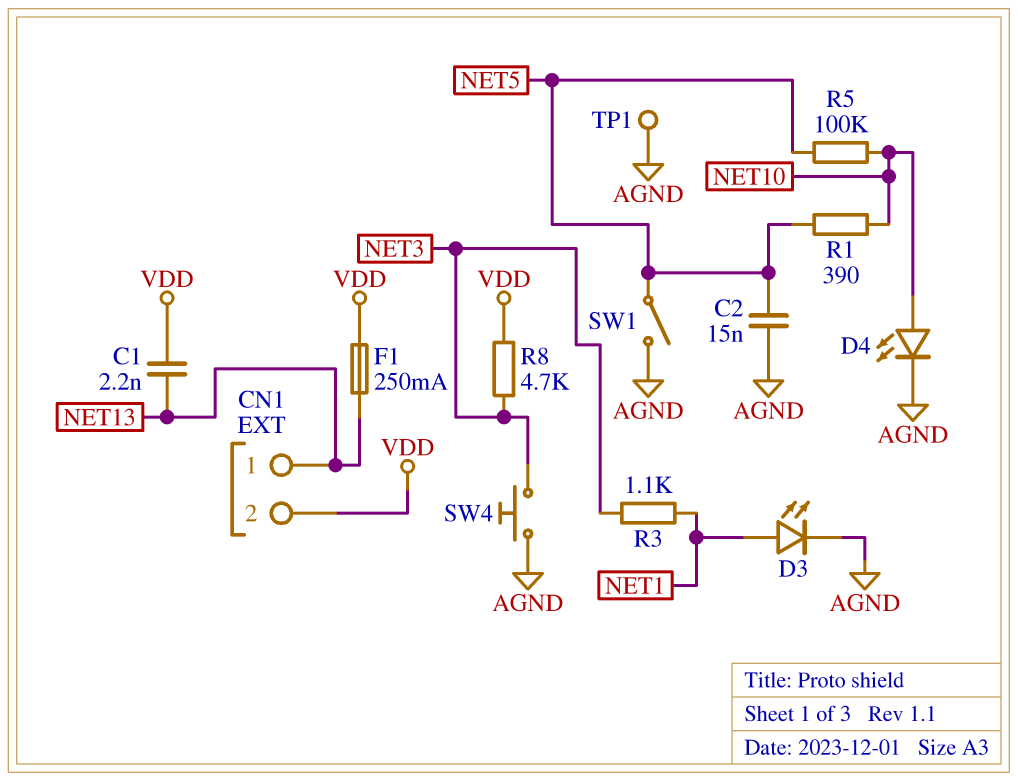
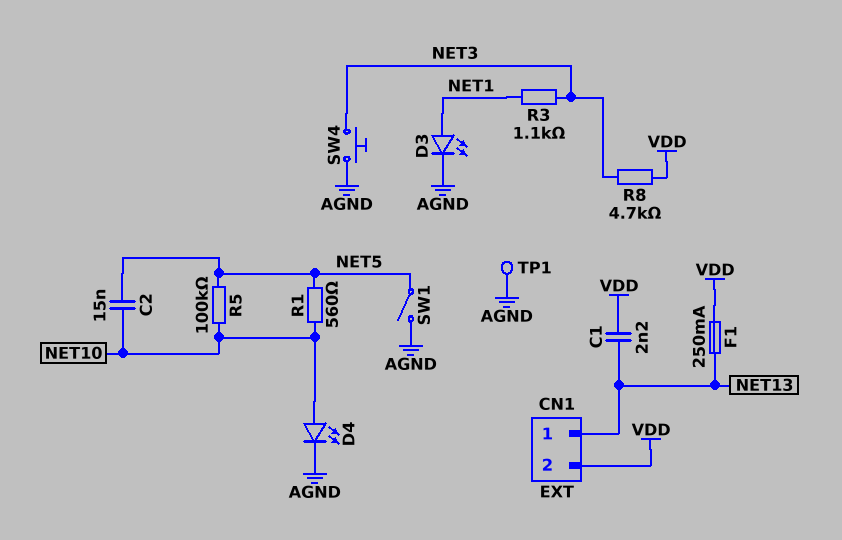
C2: 15nF (AGND, NET5) -> 15nF (NET5, NET10)
R1: 390 (NET5, NET10) -> 560 (NET5, NET10)

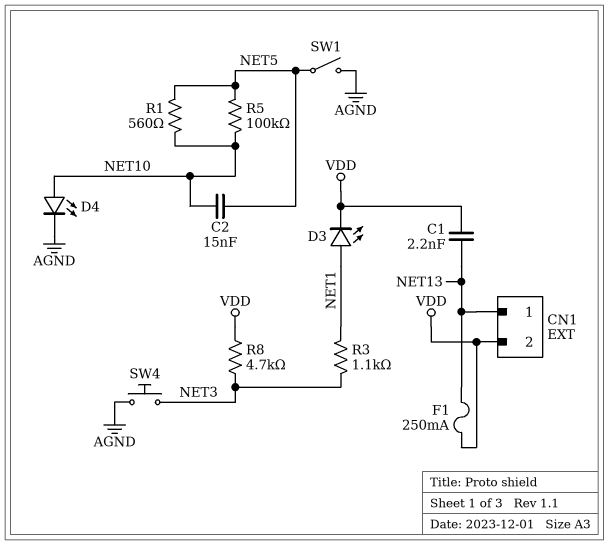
D3: LED (A NET1, K AGND) -> LED (A NET1, K VDD)
TP1: test point (AGND) -> none

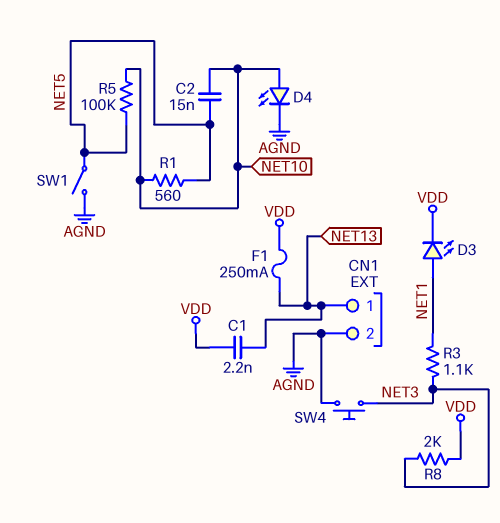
CN1 pin 2: VDD -> AGND
R8: 4.7k (NET3, VDD) -> 2k (NET3, VDD)

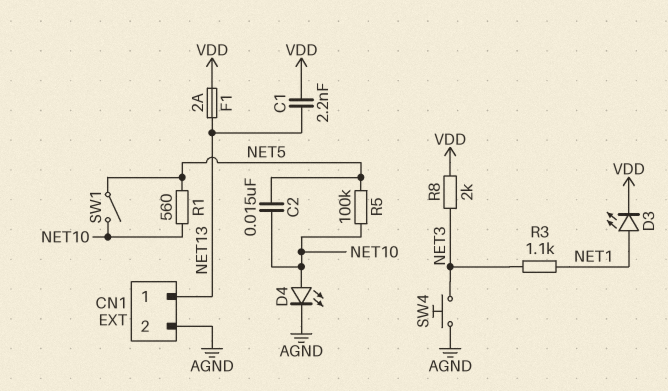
F1: 250mA (NET13, VDD) -> 2A (NET13, VDD)
SW1: switch (AGND, NET5) -> switch (NET5, NET10)

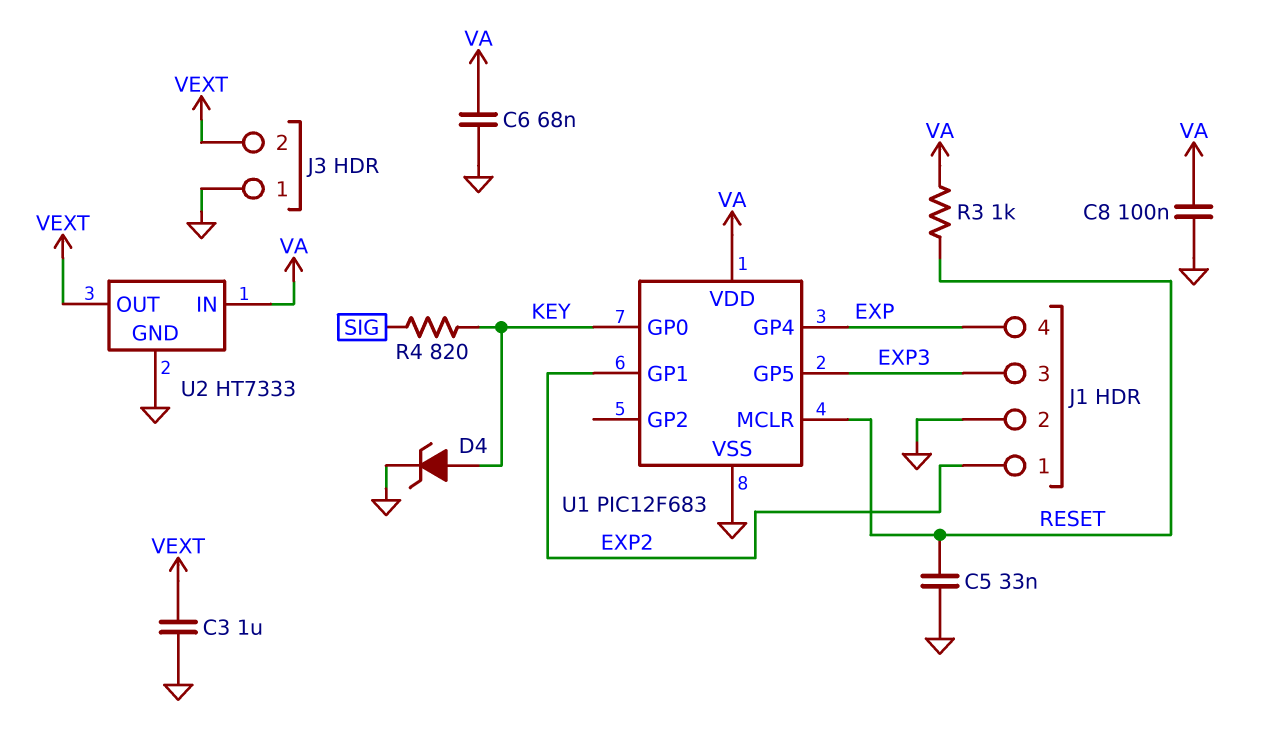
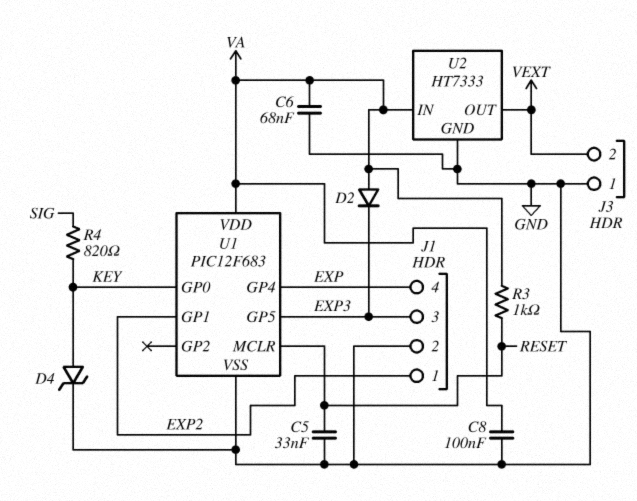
C3: 1uF (GND, VEXT) -> none
D2: none -> diode (A VA, K EXP3)

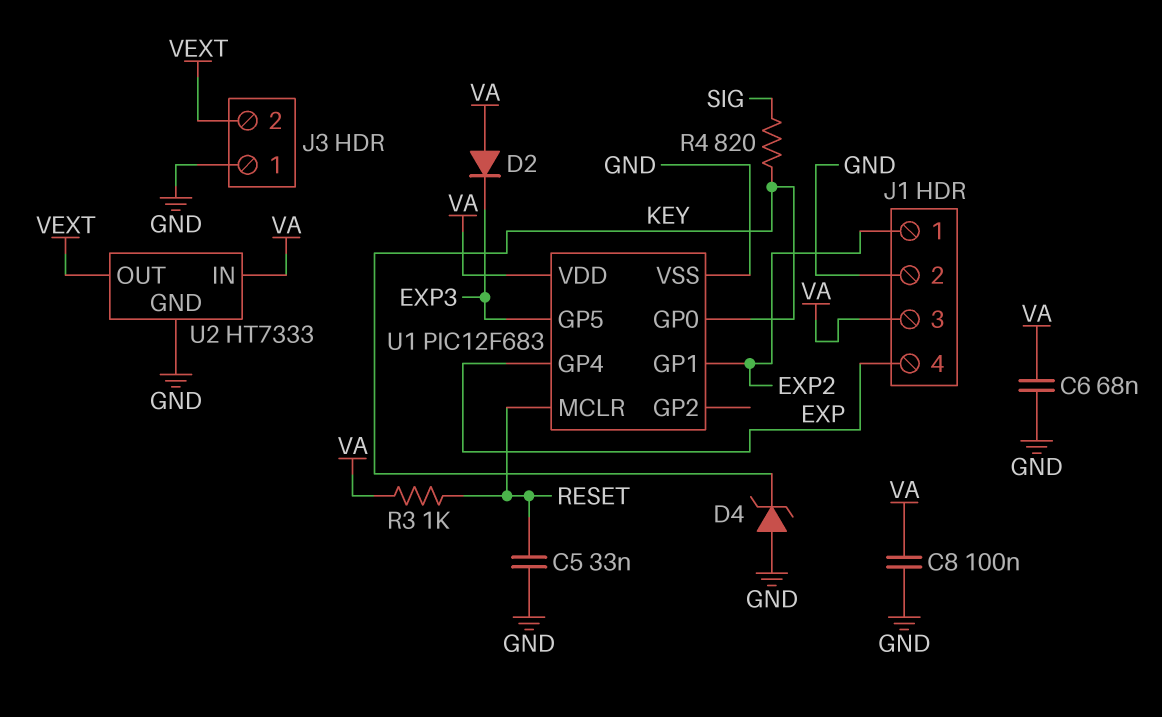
D4: zener (A KEY, K GND) -> zener (A GND, K KEY)
J1 pin 3: EXP3 -> VA

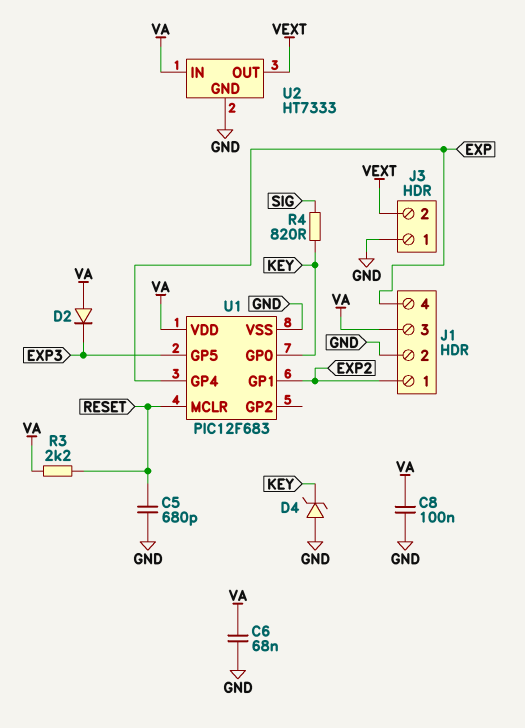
C5: 33nF (GND, RESET) -> 680pF (GND, RESET)
R3: 1k (RESET, VA) -> 2.2k (RESET, VA)

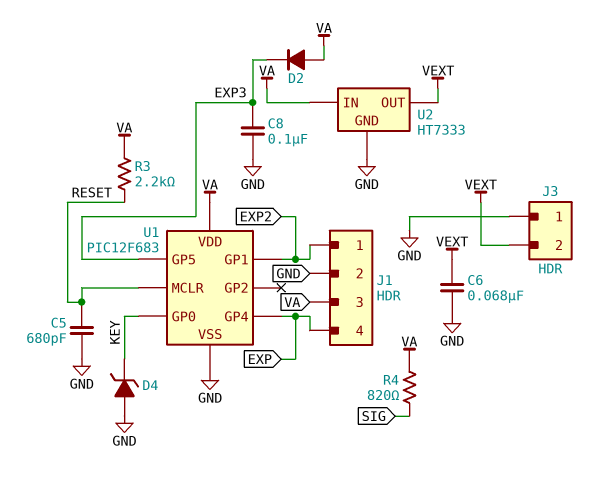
C6: 68nF (GND, VA) -> 68nF (GND, VEXT)
C8: 100nF (GND, VA) -> 100nF (EXP3, GND)
R4: 820 (KEY, SIG) -> 820 (SIG, VA)

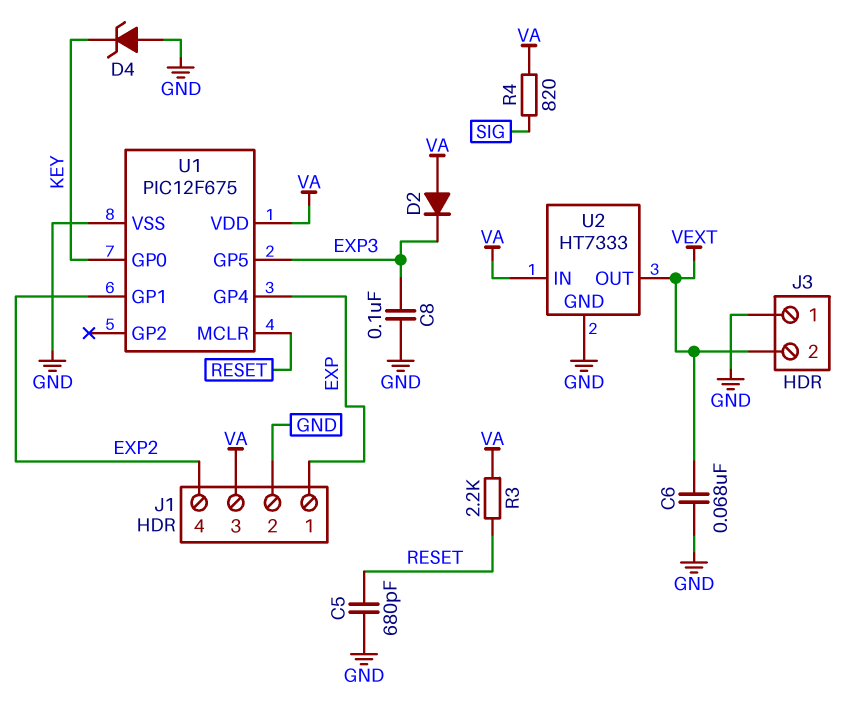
J1 pin 1: EXP2 -> EXP
J1 pin 4: EXP -> EXP2
U1: PIC12F683 -> PIC12F675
-*-*-
=== What you have to do ===
Reproduce exactly the line bearing "J1 pin 1: EXP2 -> EXP" and all the lines that come after it in the records above; add nothing.

=== Result for this exercise ===
J1 pin 1: EXP2 -> EXP
J1 pin 4: EXP -> EXP2
U1: PIC12F683 -> PIC12F675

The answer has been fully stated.